◆ Task prompt
Exact copies of all the lines below are needed, without the pictures.

[Data items]
□ □ □

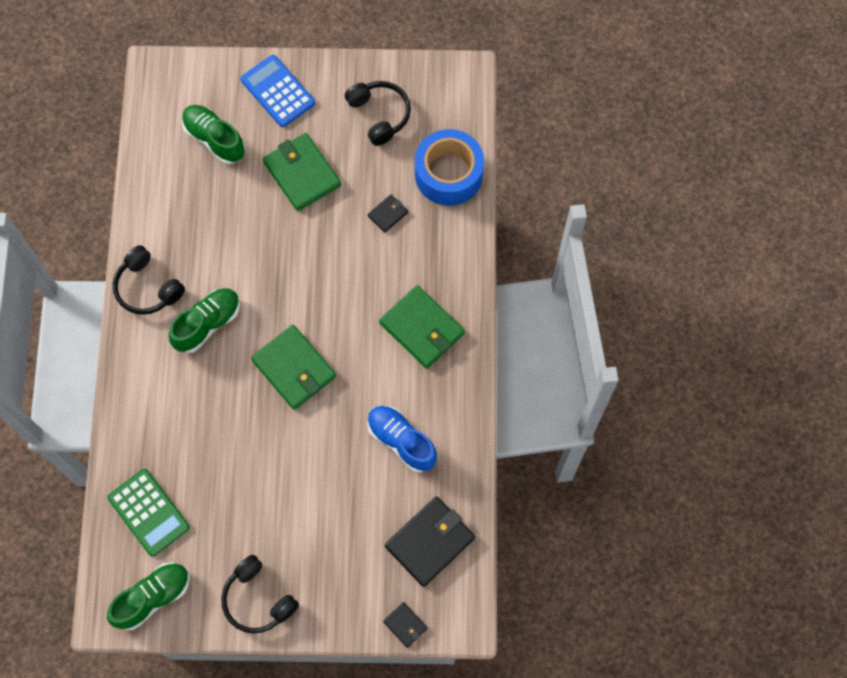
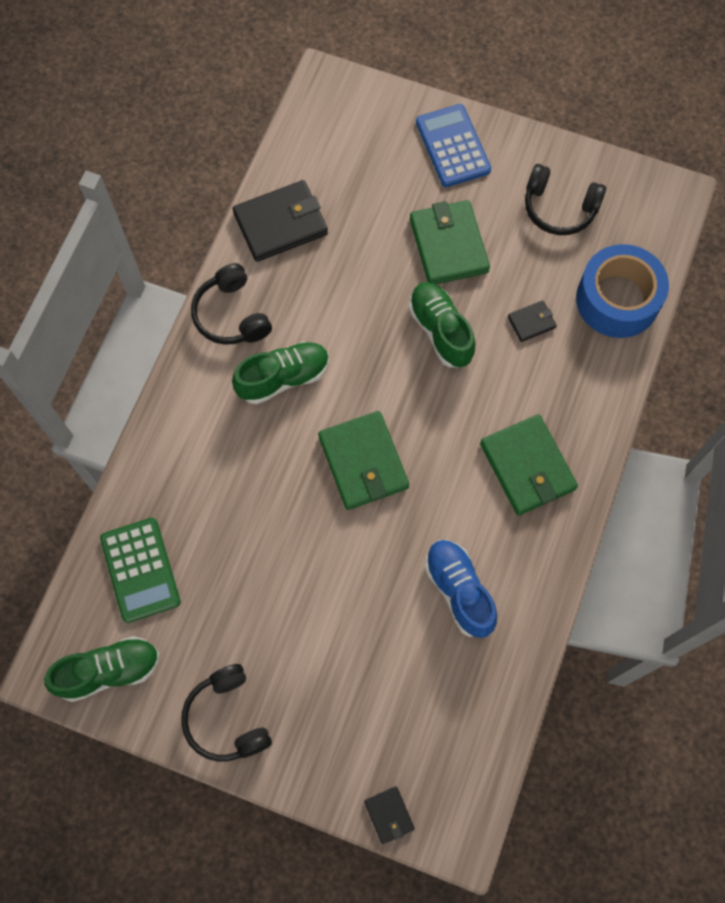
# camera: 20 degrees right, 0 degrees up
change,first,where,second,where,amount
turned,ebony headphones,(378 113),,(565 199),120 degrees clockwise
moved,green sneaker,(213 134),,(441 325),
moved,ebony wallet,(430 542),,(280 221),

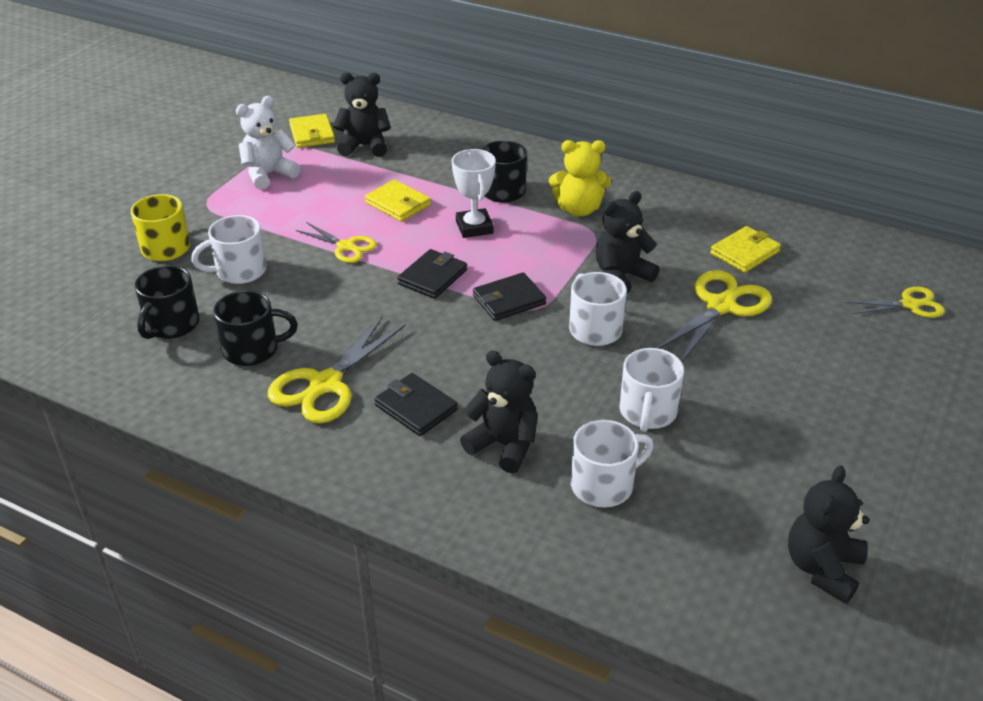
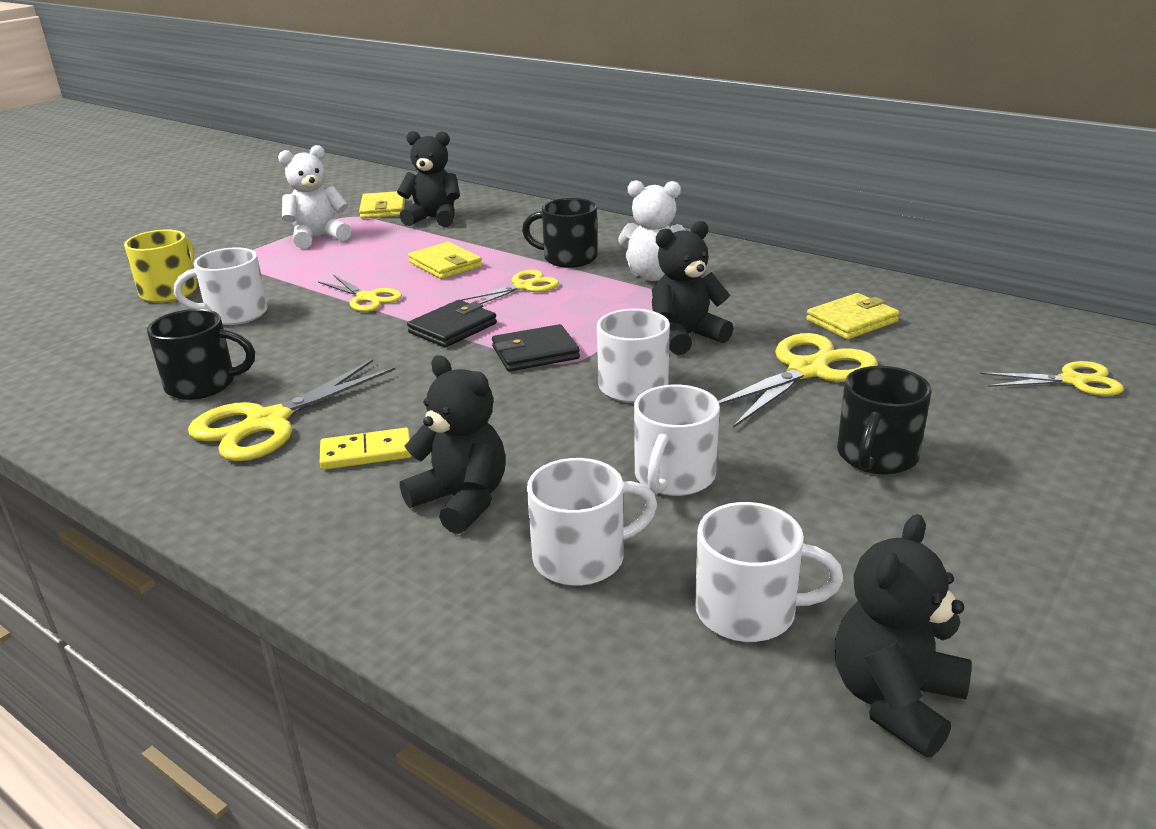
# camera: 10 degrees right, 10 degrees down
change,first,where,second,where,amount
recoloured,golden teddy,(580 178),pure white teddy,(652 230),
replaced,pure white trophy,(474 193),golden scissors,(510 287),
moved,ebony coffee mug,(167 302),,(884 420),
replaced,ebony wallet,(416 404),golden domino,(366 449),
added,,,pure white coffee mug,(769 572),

□ □ □

◆ Exercise output
# camera: 20 degrees right, 0 degrees up
change,first,where,second,where,amount
turned,ebony headphones,(378 113),,(565 199),120 degrees clockwise
moved,green sneaker,(213 134),,(441 325),
moved,ebony wallet,(430 542),,(280 221),

# camera: 10 degrees right, 10 degrees down
change,first,where,second,where,amount
recoloured,golden teddy,(580 178),pure white teddy,(652 230),
replaced,pure white trophy,(474 193),golden scissors,(510 287),
moved,ebony coffee mug,(167 302),,(884 420),
replaced,ebony wallet,(416 404),golden domino,(366 449),
added,,,pure white coffee mug,(769 572),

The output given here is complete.